→ **PROBLEM DETAILS**
Copy the whole listing below exactly.
Start of SOURCE MATERIAL
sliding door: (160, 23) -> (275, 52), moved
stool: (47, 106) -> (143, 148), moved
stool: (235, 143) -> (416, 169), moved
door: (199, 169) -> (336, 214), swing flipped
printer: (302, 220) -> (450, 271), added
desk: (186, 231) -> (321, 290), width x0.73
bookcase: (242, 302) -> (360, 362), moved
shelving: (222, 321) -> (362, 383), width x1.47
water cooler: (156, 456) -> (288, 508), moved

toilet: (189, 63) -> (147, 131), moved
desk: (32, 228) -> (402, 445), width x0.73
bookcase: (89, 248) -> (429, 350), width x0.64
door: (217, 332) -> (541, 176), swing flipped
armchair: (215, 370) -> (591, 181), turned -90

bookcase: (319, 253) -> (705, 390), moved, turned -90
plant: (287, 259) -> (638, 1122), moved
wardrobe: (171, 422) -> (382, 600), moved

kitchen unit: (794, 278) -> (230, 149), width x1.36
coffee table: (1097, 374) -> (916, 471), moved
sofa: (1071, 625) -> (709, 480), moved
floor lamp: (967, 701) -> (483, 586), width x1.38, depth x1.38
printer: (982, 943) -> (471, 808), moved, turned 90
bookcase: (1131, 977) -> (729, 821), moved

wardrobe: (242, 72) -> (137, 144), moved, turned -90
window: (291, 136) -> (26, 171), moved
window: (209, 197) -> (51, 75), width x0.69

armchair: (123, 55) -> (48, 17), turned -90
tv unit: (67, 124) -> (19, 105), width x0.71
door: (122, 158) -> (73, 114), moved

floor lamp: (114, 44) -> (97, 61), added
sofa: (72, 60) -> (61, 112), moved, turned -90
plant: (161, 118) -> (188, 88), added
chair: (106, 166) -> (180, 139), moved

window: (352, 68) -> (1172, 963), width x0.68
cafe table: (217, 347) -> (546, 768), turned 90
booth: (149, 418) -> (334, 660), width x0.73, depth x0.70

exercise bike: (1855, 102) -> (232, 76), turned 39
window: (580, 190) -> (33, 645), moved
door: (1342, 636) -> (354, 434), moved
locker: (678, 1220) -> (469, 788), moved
End of SOURCE MATERIAL
→ **REPLY TO THE TASK**
sliding door: (160, 23) -> (275, 52), moved
stool: (47, 106) -> (143, 148), moved
stool: (235, 143) -> (416, 169), moved
door: (199, 169) -> (336, 214), swing flipped
printer: (302, 220) -> (450, 271), added
desk: (186, 231) -> (321, 290), width x0.73
bookcase: (242, 302) -> (360, 362), moved
shelving: (222, 321) -> (362, 383), width x1.47
water cooler: (156, 456) -> (288, 508), moved

toilet: (189, 63) -> (147, 131), moved
desk: (32, 228) -> (402, 445), width x0.73
bookcase: (89, 248) -> (429, 350), width x0.64
door: (217, 332) -> (541, 176), swing flipped
armchair: (215, 370) -> (591, 181), turned -90

bookcase: (319, 253) -> (705, 390), moved, turned -90
plant: (287, 259) -> (638, 1122), moved
wardrobe: (171, 422) -> (382, 600), moved

kitchen unit: (794, 278) -> (230, 149), width x1.36
coffee table: (1097, 374) -> (916, 471), moved
sofa: (1071, 625) -> (709, 480), moved
floor lamp: (967, 701) -> (483, 586), width x1.38, depth x1.38
printer: (982, 943) -> (471, 808), moved, turned 90
bookcase: (1131, 977) -> (729, 821), moved

wardrobe: (242, 72) -> (137, 144), moved, turned -90
window: (291, 136) -> (26, 171), moved
window: (209, 197) -> (51, 75), width x0.69

armchair: (123, 55) -> (48, 17), turned -90
tv unit: (67, 124) -> (19, 105), width x0.71
door: (122, 158) -> (73, 114), moved

floor lamp: (114, 44) -> (97, 61), added
sofa: (72, 60) -> (61, 112), moved, turned -90
plant: (161, 118) -> (188, 88), added
chair: (106, 166) -> (180, 139), moved

window: (352, 68) -> (1172, 963), width x0.68
cafe table: (217, 347) -> (546, 768), turned 90
booth: (149, 418) -> (334, 660), width x0.73, depth x0.70

exercise bike: (1855, 102) -> (232, 76), turned 39
window: (580, 190) -> (33, 645), moved
door: (1342, 636) -> (354, 434), moved
locker: (678, 1220) -> (469, 788), moved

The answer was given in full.